Task objective: Go through the listing and repeat each entry exactly, but include no pictures.

Provided information:
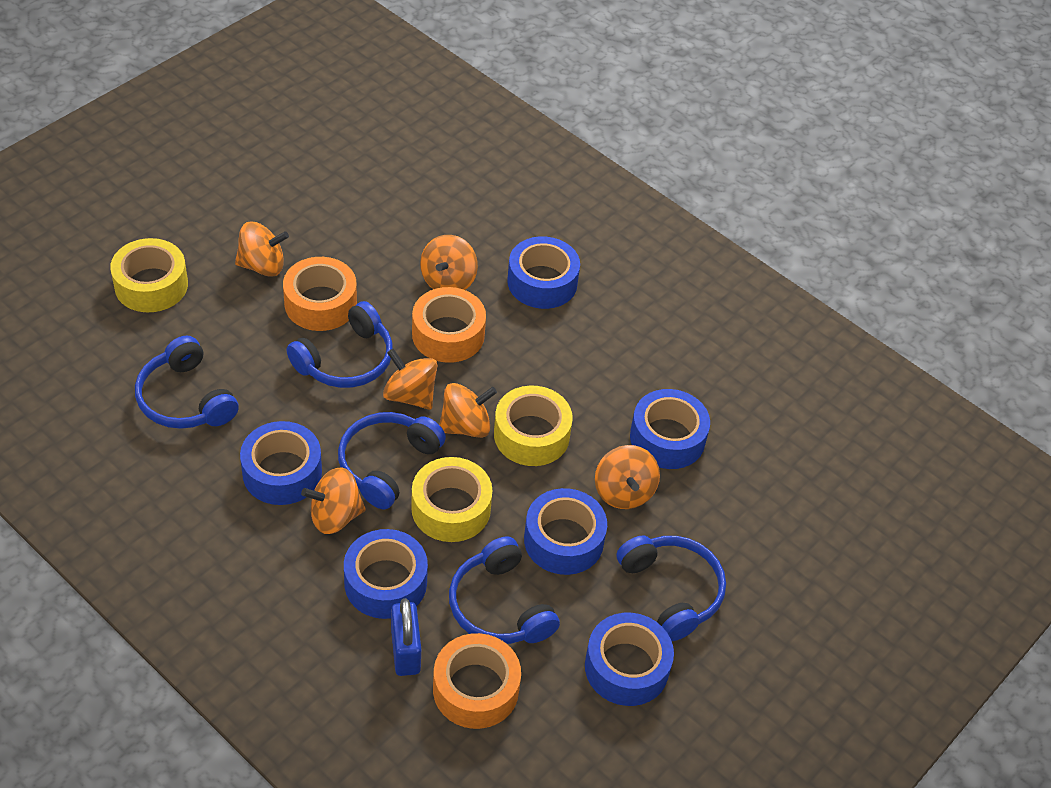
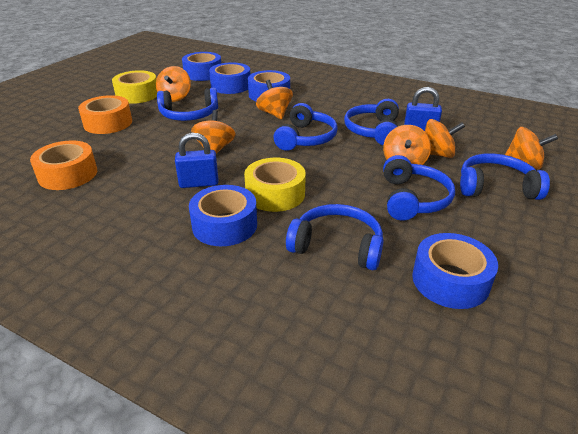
blue headphones: 5 -> 6
blue padlock: 1 -> 2
blue tape: 6 -> 5
orange tape: 3 -> 2
yellow tape: 3 -> 2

Solution:
blue headphones: 5 -> 6
blue padlock: 1 -> 2
blue tape: 6 -> 5
orange tape: 3 -> 2
yellow tape: 3 -> 2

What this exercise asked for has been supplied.